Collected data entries
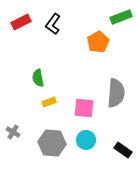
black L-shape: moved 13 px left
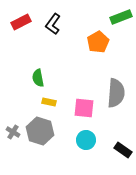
yellow rectangle: rotated 32 degrees clockwise
gray hexagon: moved 12 px left, 12 px up; rotated 12 degrees clockwise
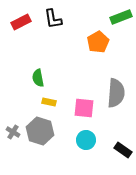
black L-shape: moved 5 px up; rotated 45 degrees counterclockwise
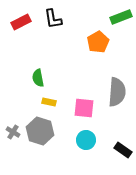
gray semicircle: moved 1 px right, 1 px up
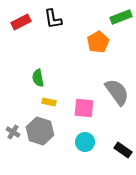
gray semicircle: rotated 40 degrees counterclockwise
cyan circle: moved 1 px left, 2 px down
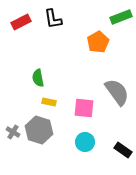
gray hexagon: moved 1 px left, 1 px up
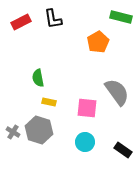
green rectangle: rotated 35 degrees clockwise
pink square: moved 3 px right
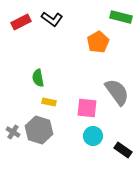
black L-shape: moved 1 px left; rotated 45 degrees counterclockwise
cyan circle: moved 8 px right, 6 px up
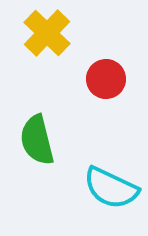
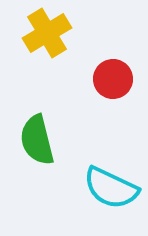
yellow cross: rotated 15 degrees clockwise
red circle: moved 7 px right
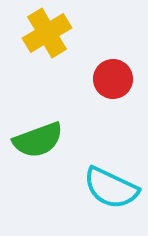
green semicircle: moved 1 px right; rotated 96 degrees counterclockwise
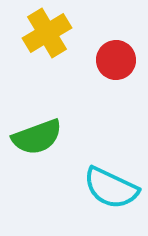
red circle: moved 3 px right, 19 px up
green semicircle: moved 1 px left, 3 px up
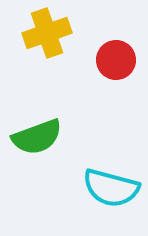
yellow cross: rotated 12 degrees clockwise
cyan semicircle: rotated 10 degrees counterclockwise
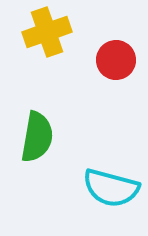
yellow cross: moved 1 px up
green semicircle: rotated 60 degrees counterclockwise
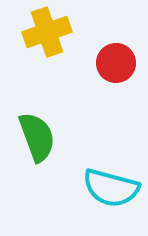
red circle: moved 3 px down
green semicircle: rotated 30 degrees counterclockwise
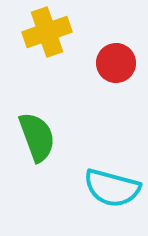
cyan semicircle: moved 1 px right
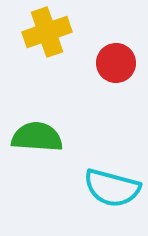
green semicircle: rotated 66 degrees counterclockwise
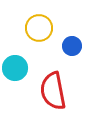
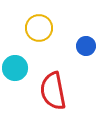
blue circle: moved 14 px right
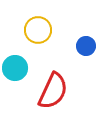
yellow circle: moved 1 px left, 2 px down
red semicircle: rotated 144 degrees counterclockwise
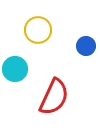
cyan circle: moved 1 px down
red semicircle: moved 1 px right, 6 px down
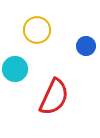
yellow circle: moved 1 px left
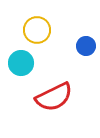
cyan circle: moved 6 px right, 6 px up
red semicircle: rotated 39 degrees clockwise
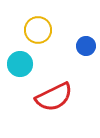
yellow circle: moved 1 px right
cyan circle: moved 1 px left, 1 px down
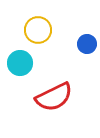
blue circle: moved 1 px right, 2 px up
cyan circle: moved 1 px up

TASK TO CARRY OUT
Repeat the entries word for word, starting at the line that contains "gray hexagon: moved 1 px left, 1 px up" and running through the end of the entries, with both of those ends included. Leave the pictures out of your answer.

RESPONSE TO THIS TASK
gray hexagon: moved 1 px left, 1 px up
green rectangle: rotated 35 degrees clockwise
pink square: moved 3 px right
black L-shape: moved 1 px left; rotated 45 degrees counterclockwise
cyan circle: moved 8 px right, 6 px up
yellow cross: rotated 15 degrees clockwise
red circle: moved 7 px right
green semicircle: moved 1 px right; rotated 96 degrees counterclockwise
red circle: moved 3 px right, 19 px up
green semicircle: moved 1 px left, 3 px up
yellow cross: rotated 12 degrees clockwise
cyan semicircle: rotated 10 degrees counterclockwise
yellow cross: moved 1 px up
green semicircle: rotated 60 degrees counterclockwise
red circle: moved 3 px down
green semicircle: rotated 30 degrees counterclockwise
cyan semicircle: moved 1 px right
green semicircle: rotated 66 degrees counterclockwise
blue circle: moved 14 px right
yellow circle: moved 1 px left, 2 px down
red semicircle: rotated 144 degrees counterclockwise
cyan circle: moved 1 px down
red semicircle: moved 1 px right, 6 px down
yellow circle: moved 1 px left
cyan circle: moved 6 px right, 6 px up
red semicircle: rotated 39 degrees clockwise
yellow circle: moved 1 px right
cyan circle: moved 1 px left, 1 px down
blue circle: moved 1 px right, 2 px up
cyan circle: moved 1 px up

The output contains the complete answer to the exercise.